:: Extracted records

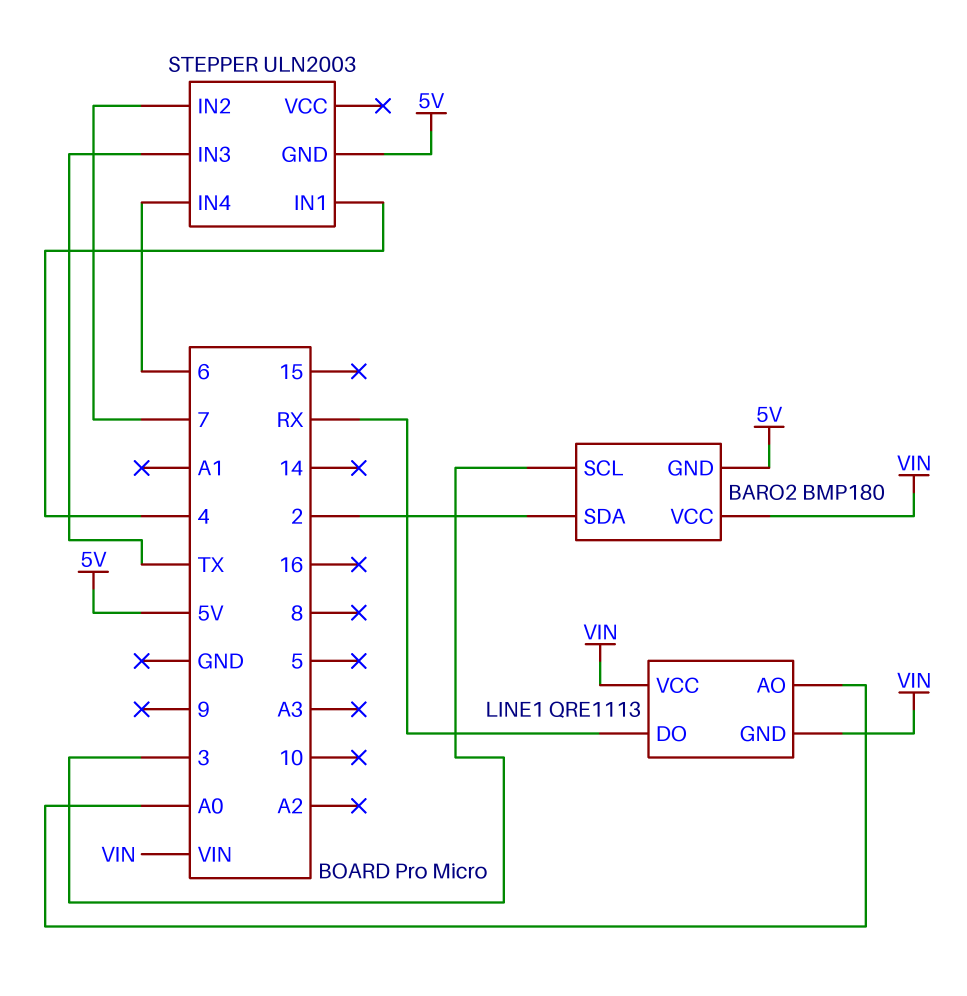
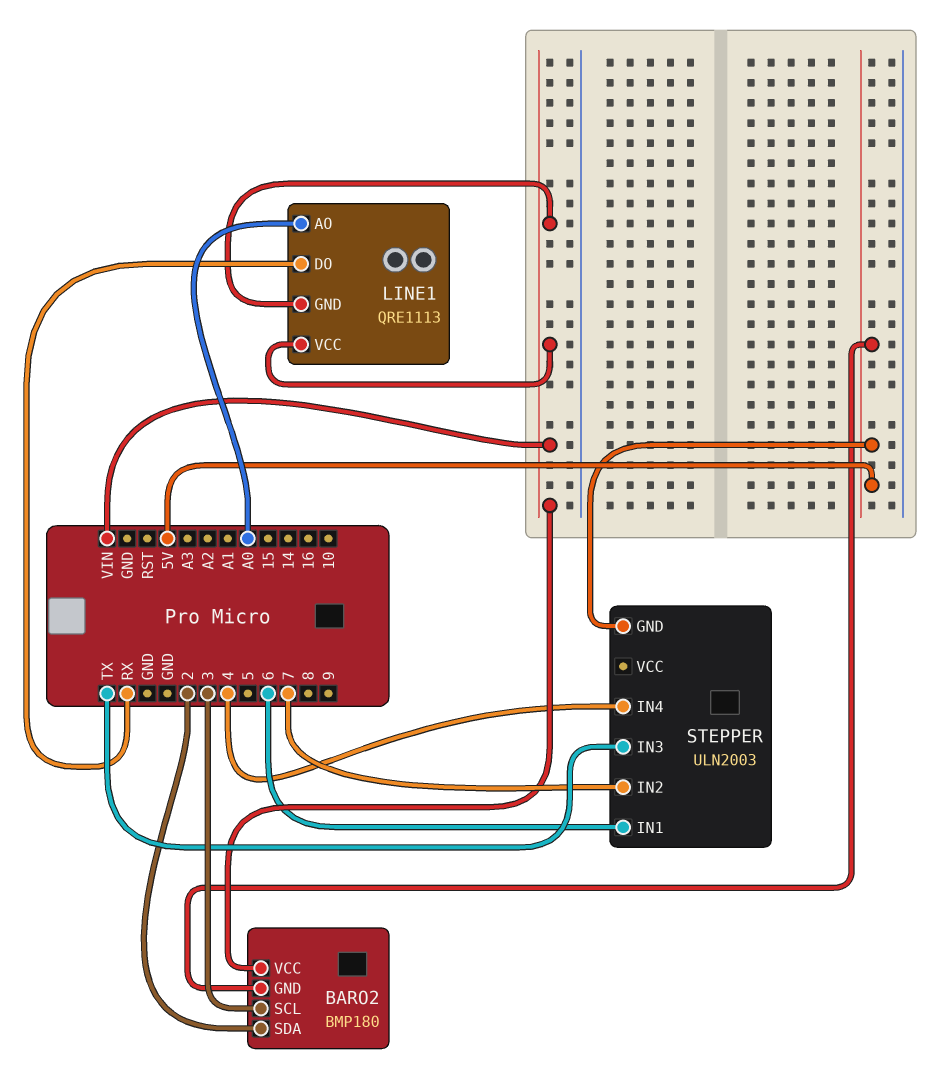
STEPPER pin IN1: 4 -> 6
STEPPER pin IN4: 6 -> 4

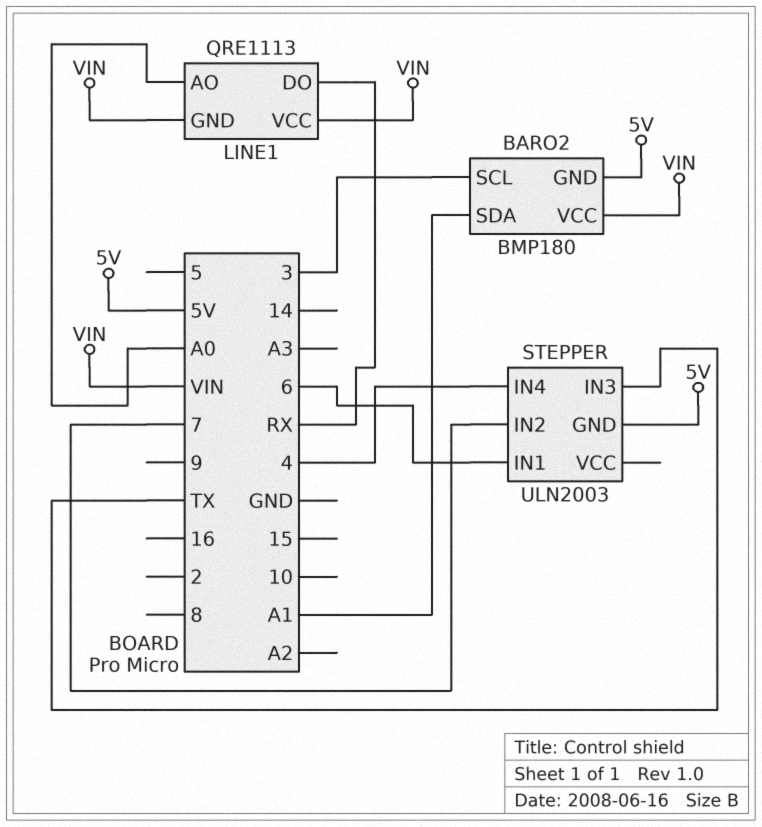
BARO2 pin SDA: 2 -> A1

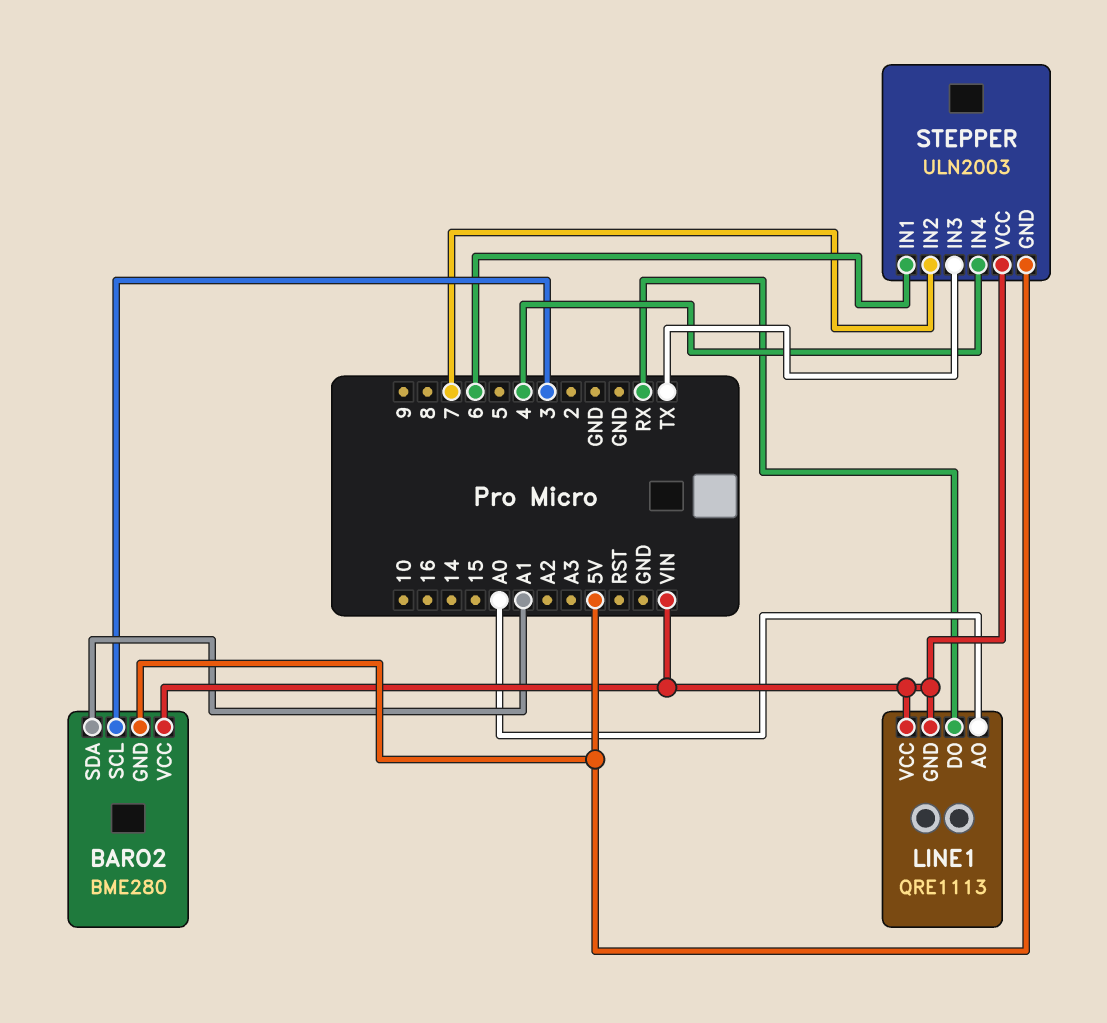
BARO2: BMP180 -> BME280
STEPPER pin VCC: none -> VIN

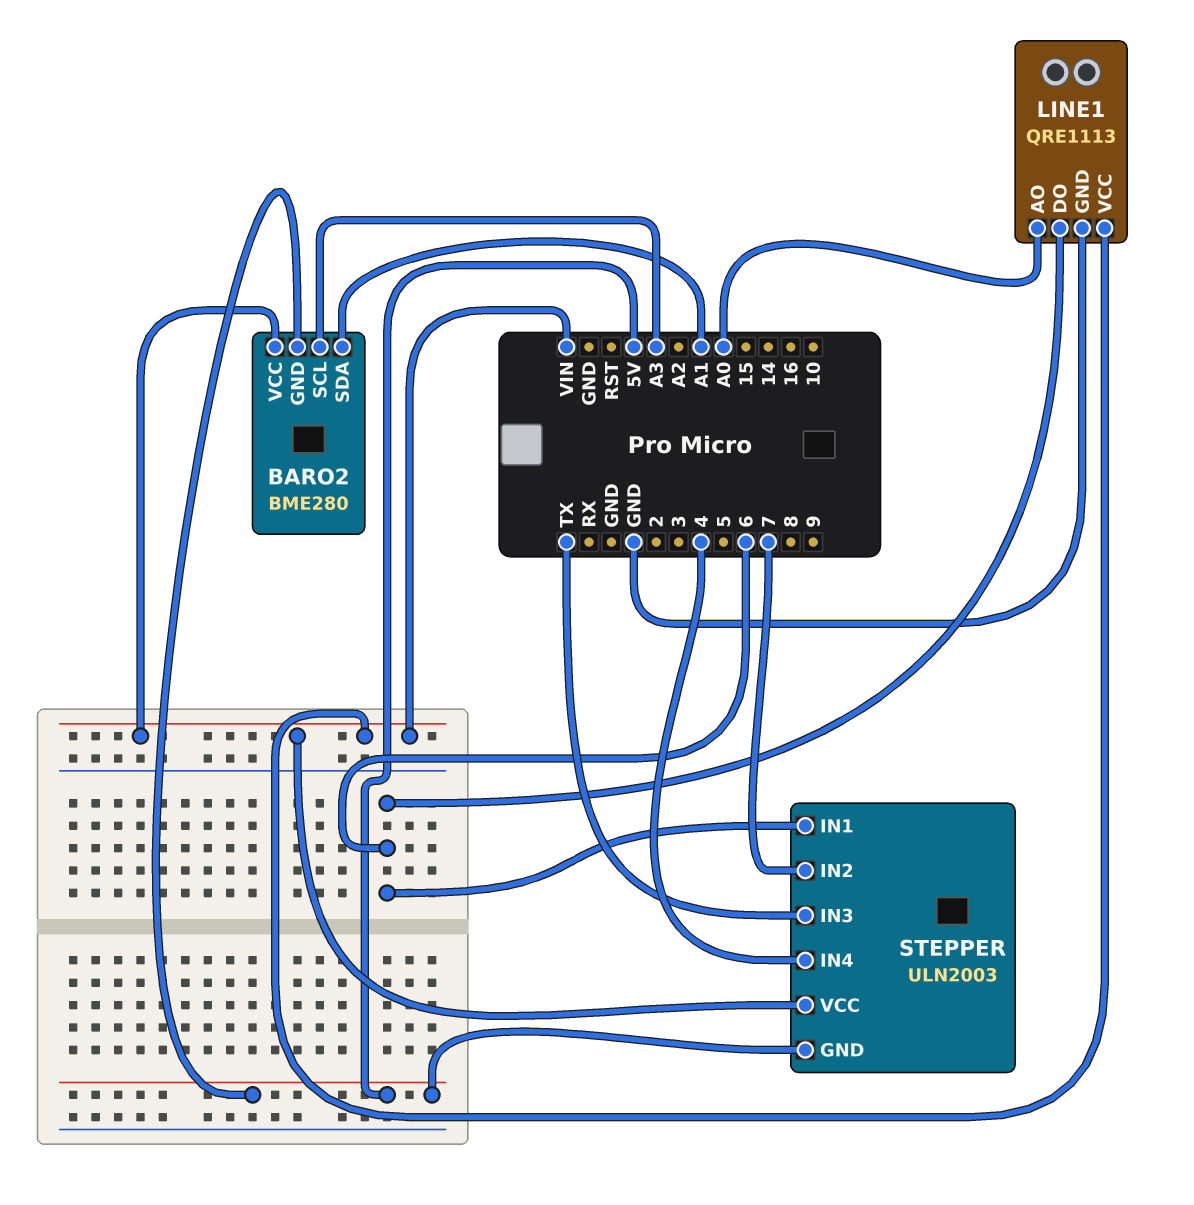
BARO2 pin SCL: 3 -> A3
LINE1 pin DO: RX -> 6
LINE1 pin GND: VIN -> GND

::::

## Exercise aim
In how many lines of the records does the string "STEPPER" occur? Answer with the number alone.

## Exercise response
3